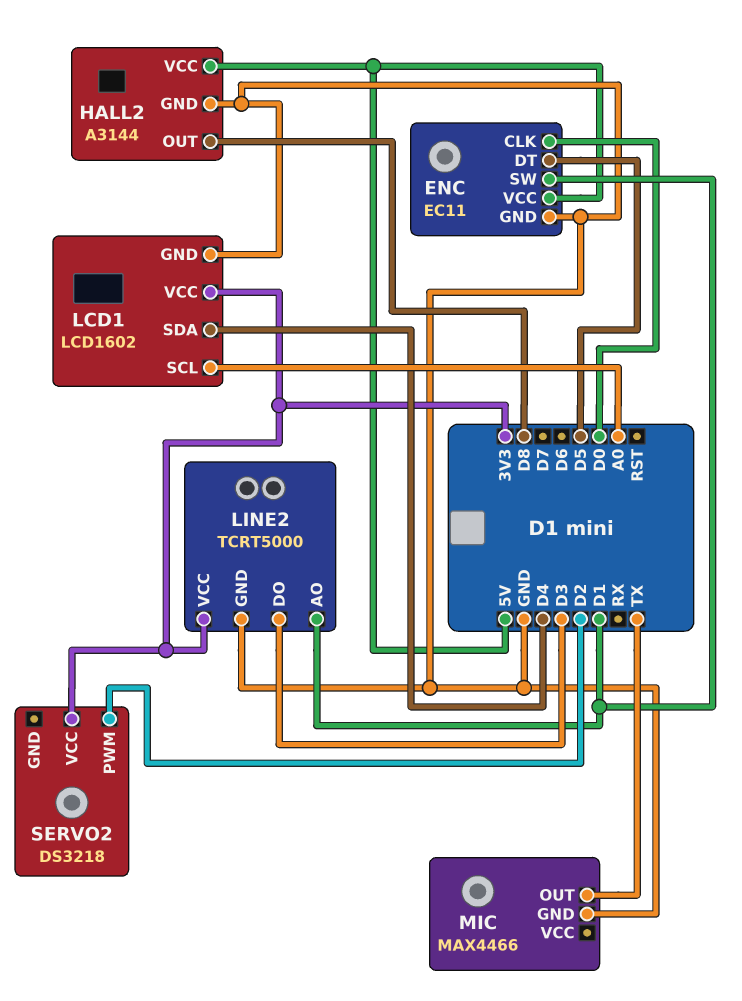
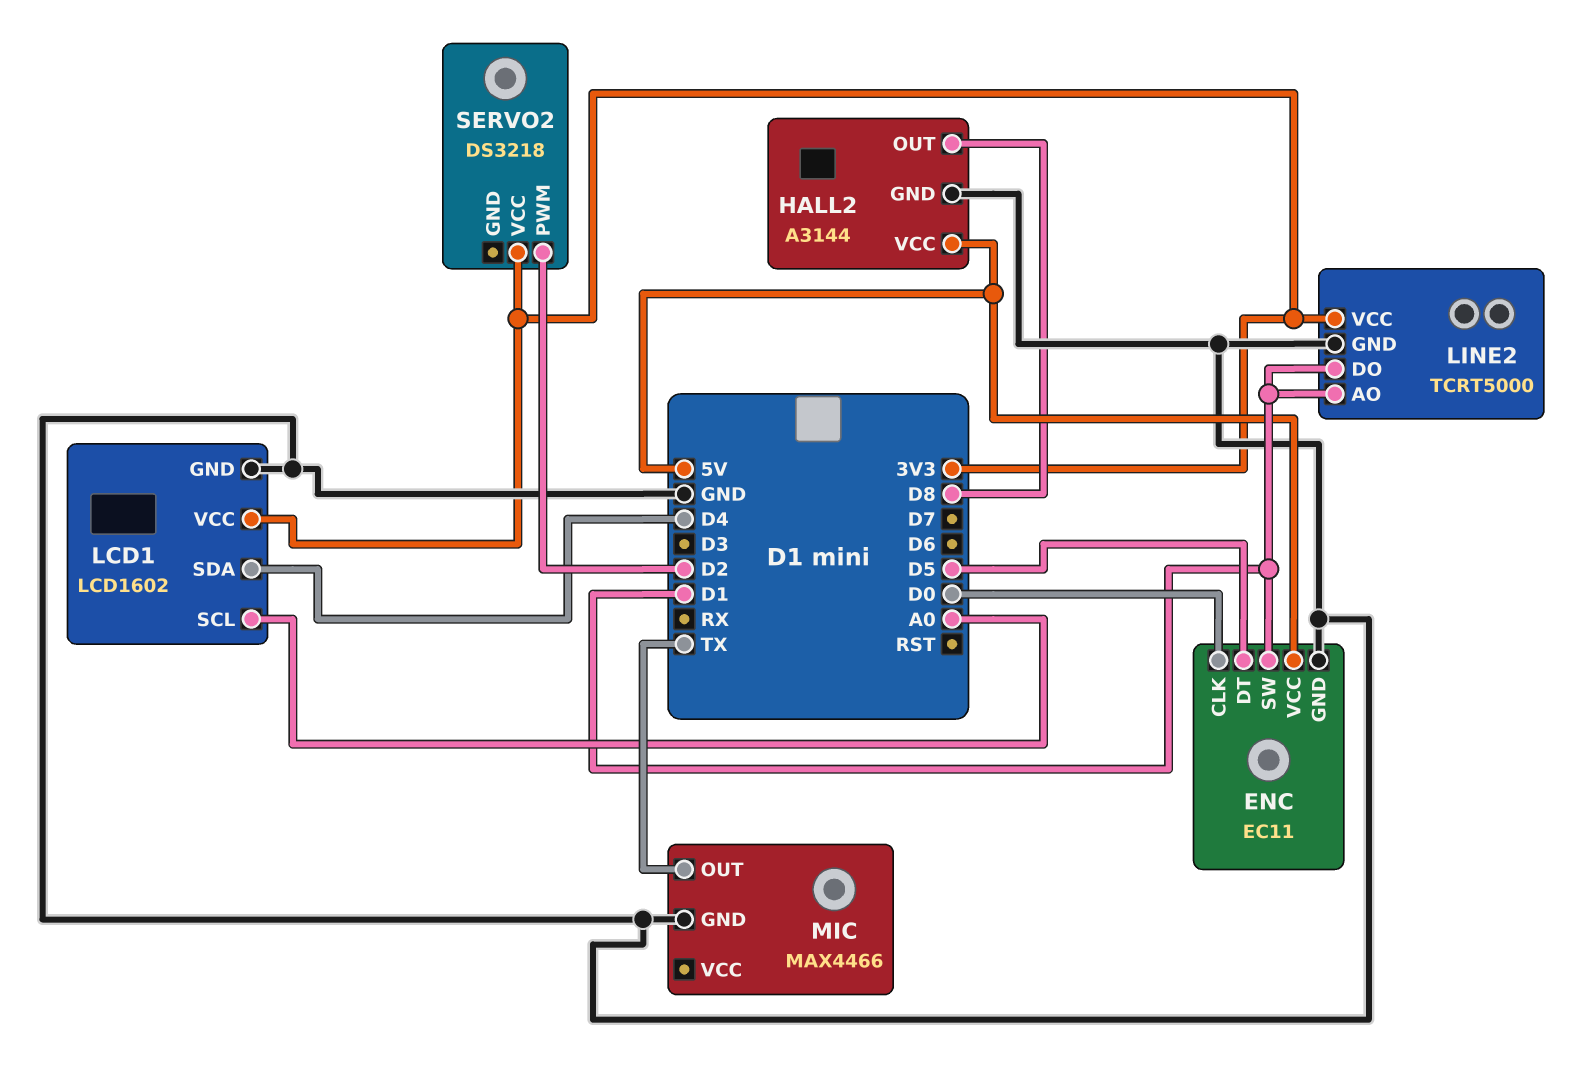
LINE2 pin DO: D3 -> D1

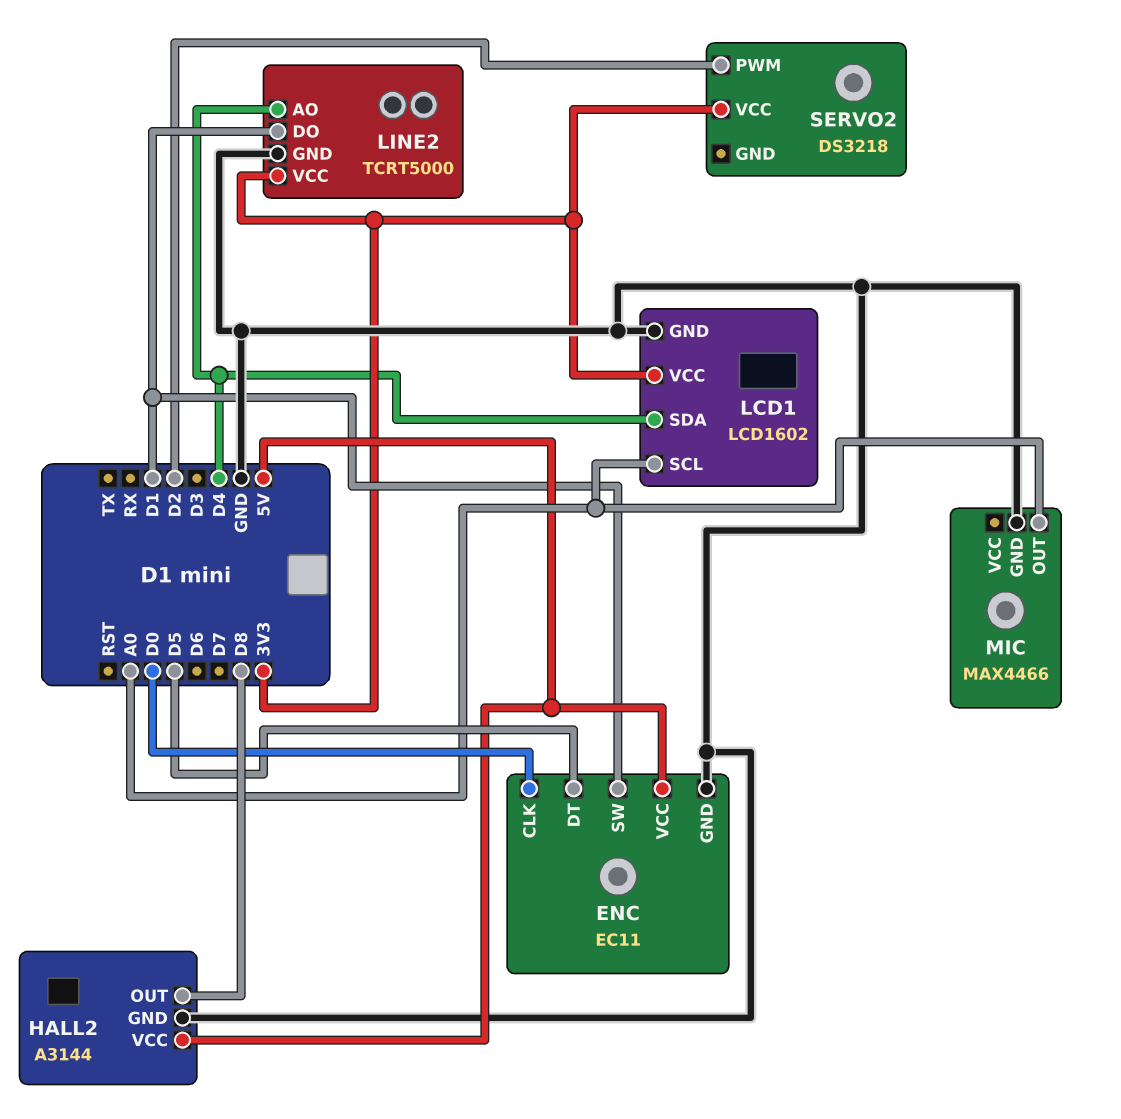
LINE2 pin AO: D1 -> D4
MIC pin OUT: TX -> A0

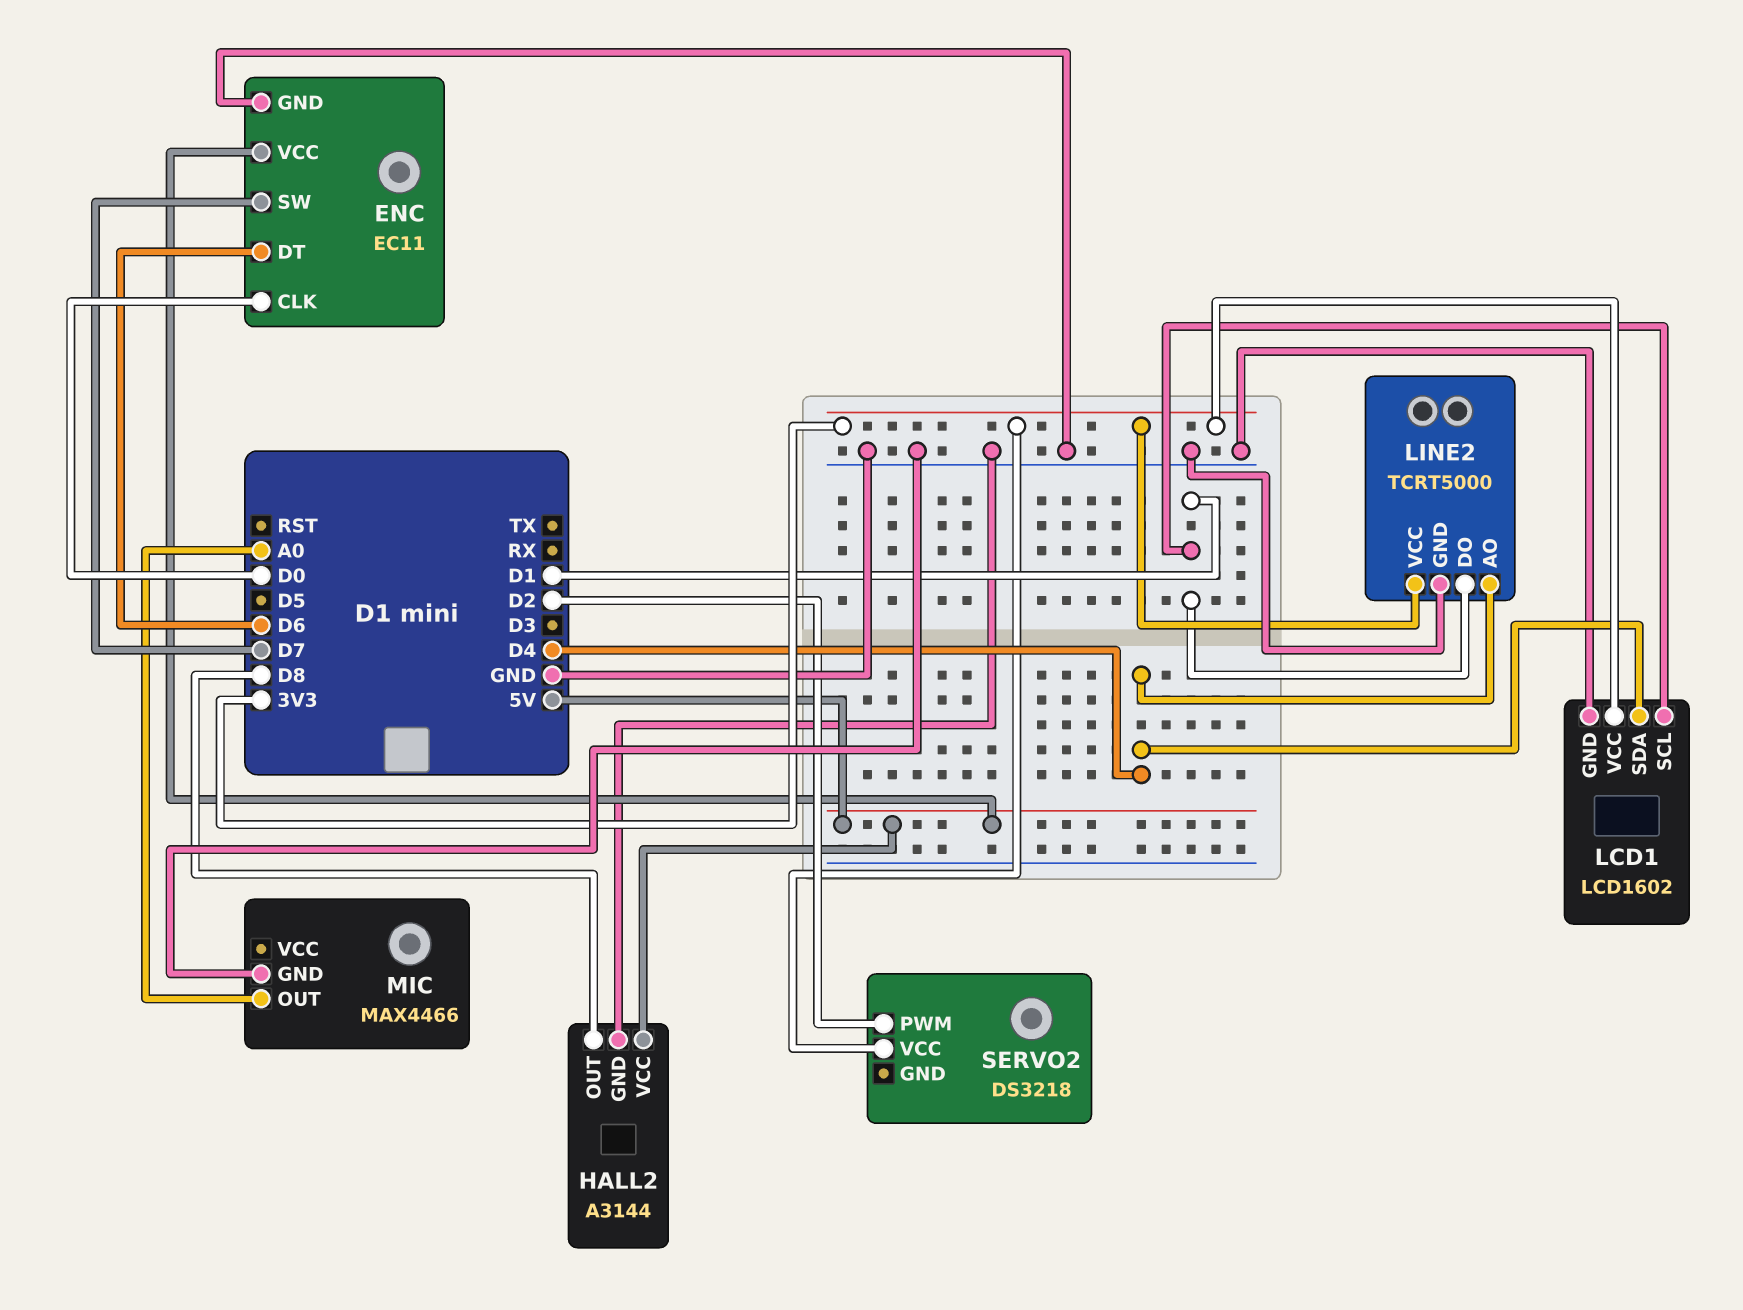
ENC pin DT: D5 -> D6
ENC pin SW: D1 -> D7
LCD1 pin SCL: A0 -> D1

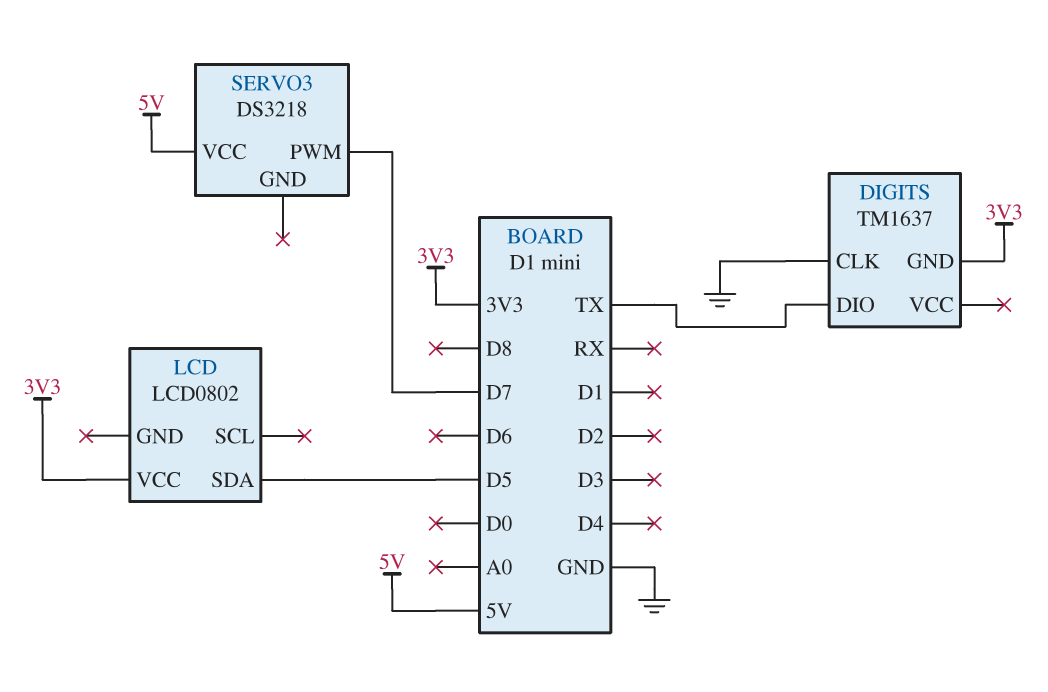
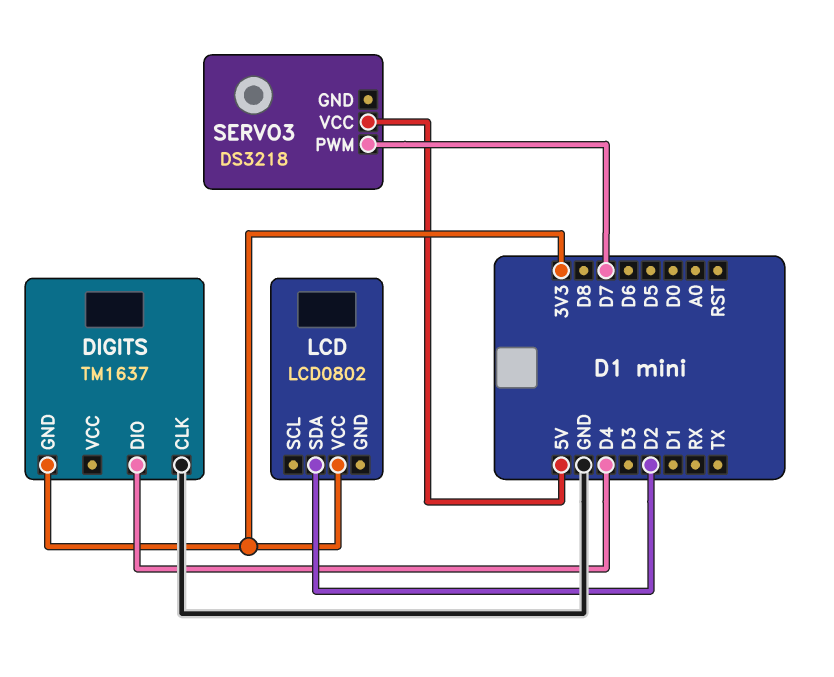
DIGITS pin DIO: TX -> D4
LCD pin SDA: D5 -> D2

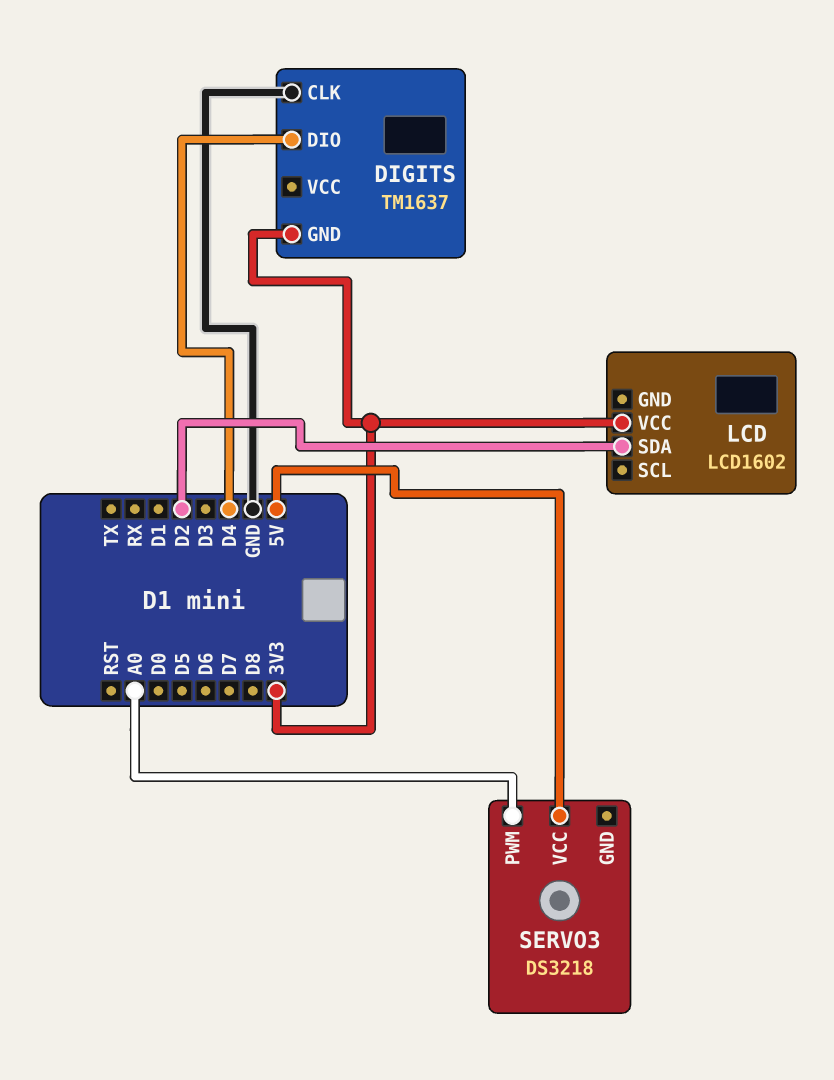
LCD: LCD0802 -> LCD1602
SERVO3 pin PWM: D7 -> A0

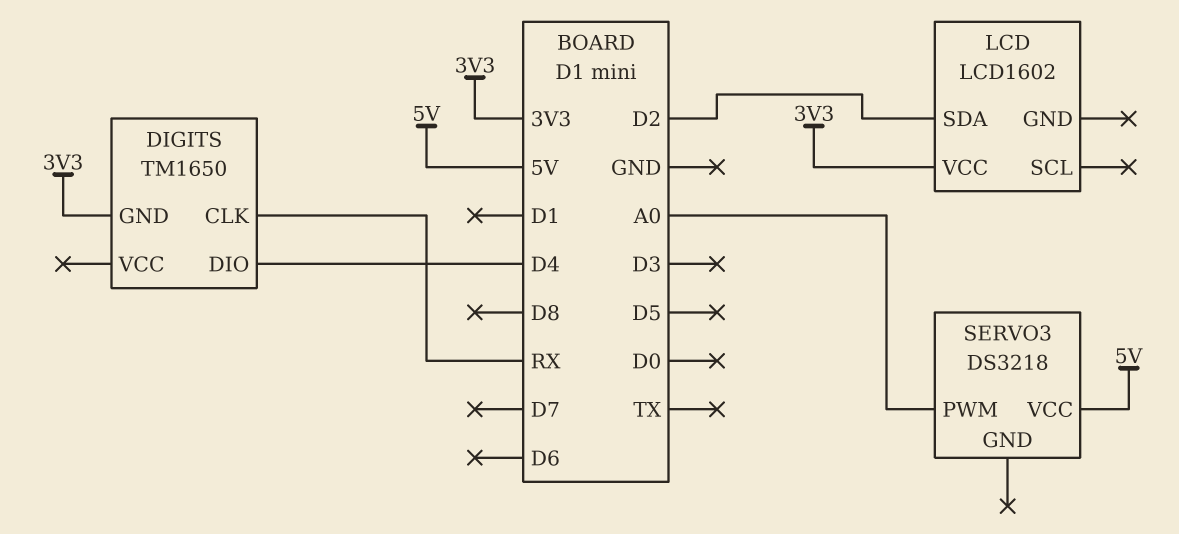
DIGITS: TM1637 -> TM1650
DIGITS pin CLK: GND -> RX

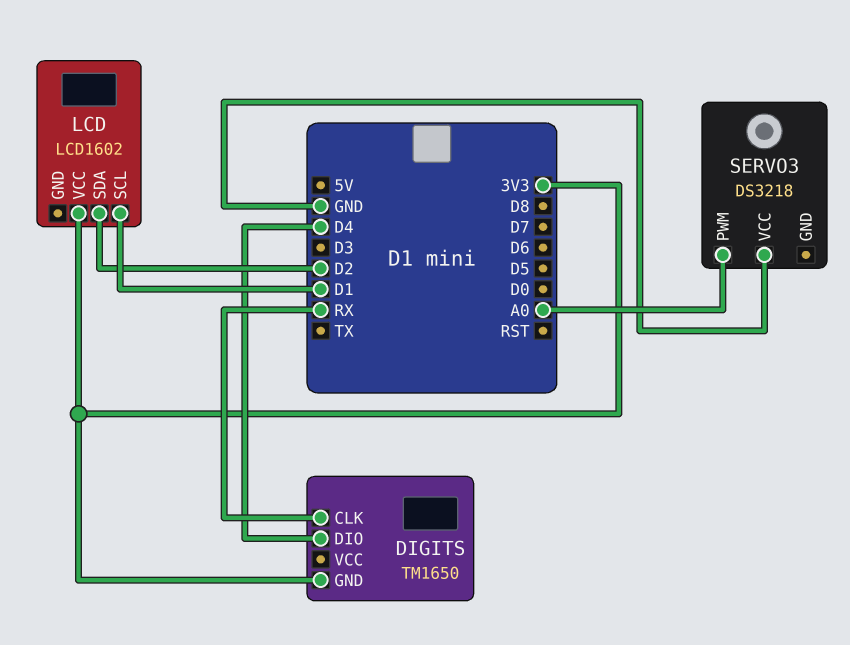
LCD pin SCL: none -> D1
SERVO3 pin VCC: 5V -> GND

________________________

§ Description of the task: Your output should be only the lines from the line with "DIGITS: TM1637 -> TM1650" through the end of the data, exactly as they stand, and no pictures.

§ Exercise solution:
DIGITS: TM1637 -> TM1650
DIGITS pin CLK: GND -> RX

LCD pin SCL: none -> D1
SERVO3 pin VCC: 5V -> GND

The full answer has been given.